DATA SHOWN:

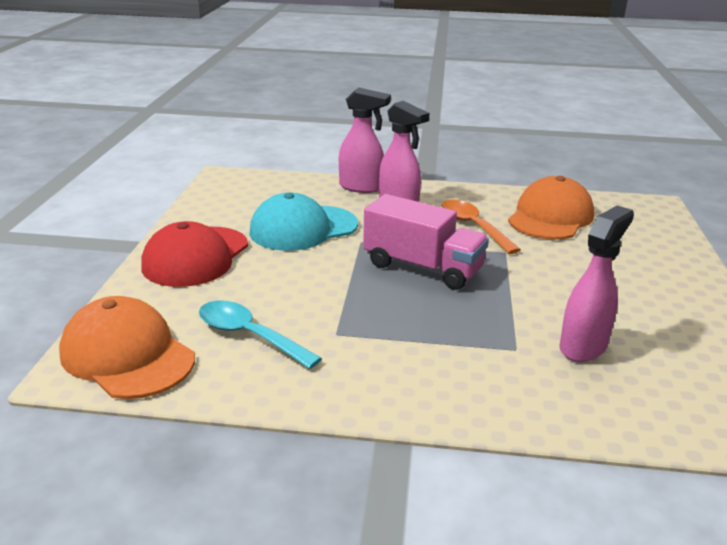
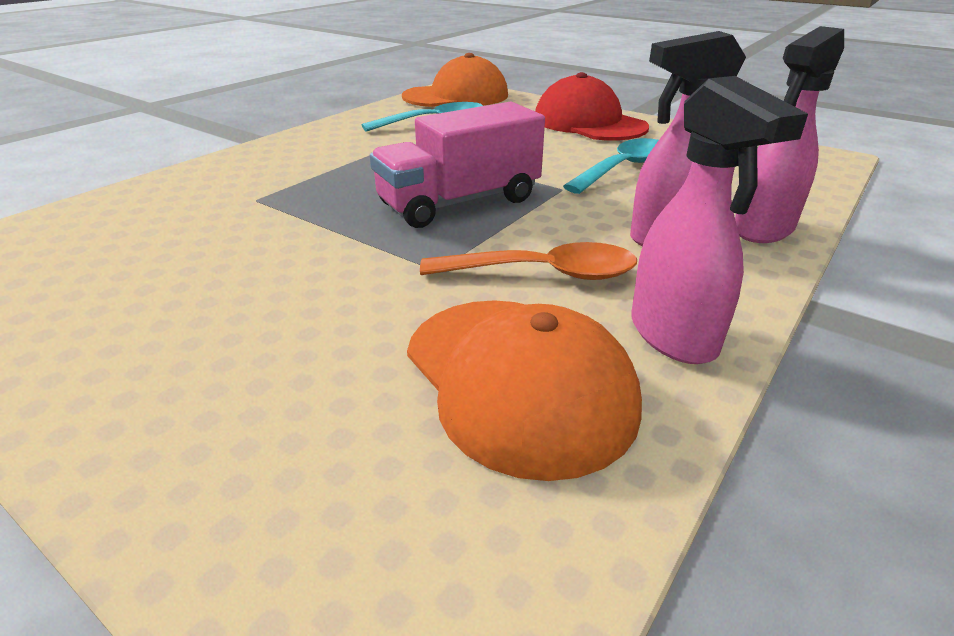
camera: 120 degrees right, 5 degrees up
(303, 228) = (623, 168): turquoise cap -> turquoise spoon
(583, 346) = (194, 231): pink spray bottle -> pink spray bottle (673, 336)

EXERCISE DESCRIPTION:
Reproduce the listing exactly. Leave its pictures out.

SOLUTION FOR THIS EXERCISE:
camera: 120 degrees right, 5 degrees up
(303, 228) = (623, 168): turquoise cap -> turquoise spoon
(583, 346) = (194, 231): pink spray bottle -> pink spray bottle (673, 336)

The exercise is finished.